### WHAT THE EXERCISE ASKS:
Look through the lines below and extract each one that contains "XNOR".

### INPUT RECORDS:
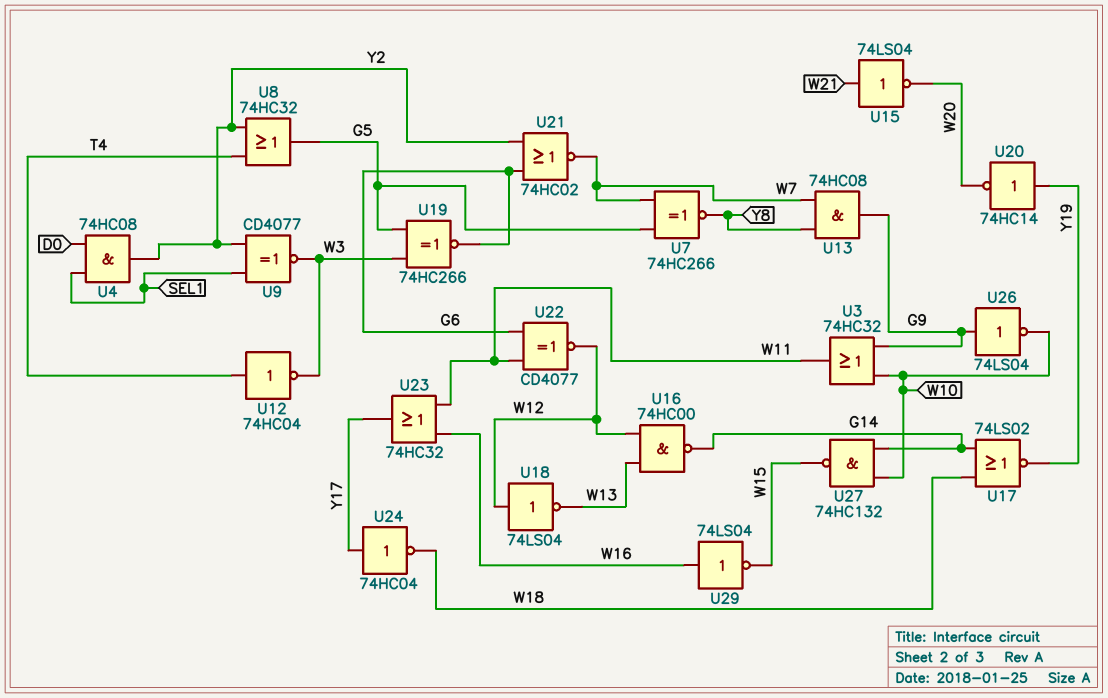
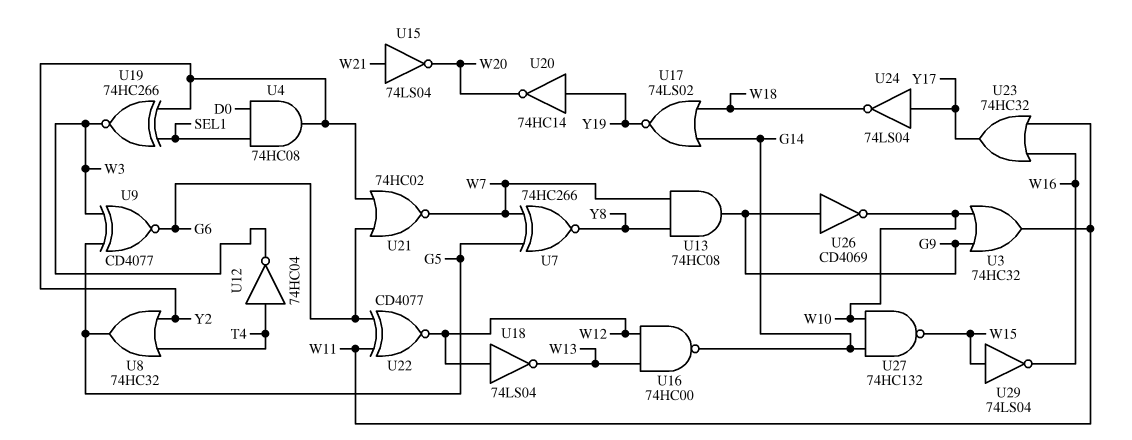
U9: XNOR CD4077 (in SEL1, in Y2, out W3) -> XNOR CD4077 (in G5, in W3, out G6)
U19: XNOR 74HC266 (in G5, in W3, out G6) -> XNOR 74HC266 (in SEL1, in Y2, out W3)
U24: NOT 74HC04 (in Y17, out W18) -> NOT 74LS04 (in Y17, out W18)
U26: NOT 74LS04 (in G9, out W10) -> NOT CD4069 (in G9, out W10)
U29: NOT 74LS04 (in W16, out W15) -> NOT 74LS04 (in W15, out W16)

### TASK SOLUTION:
U9: XNOR CD4077 (in SEL1, in Y2, out W3) -> XNOR CD4077 (in G5, in W3, out G6)
U19: XNOR 74HC266 (in G5, in W3, out G6) -> XNOR 74HC266 (in SEL1, in Y2, out W3)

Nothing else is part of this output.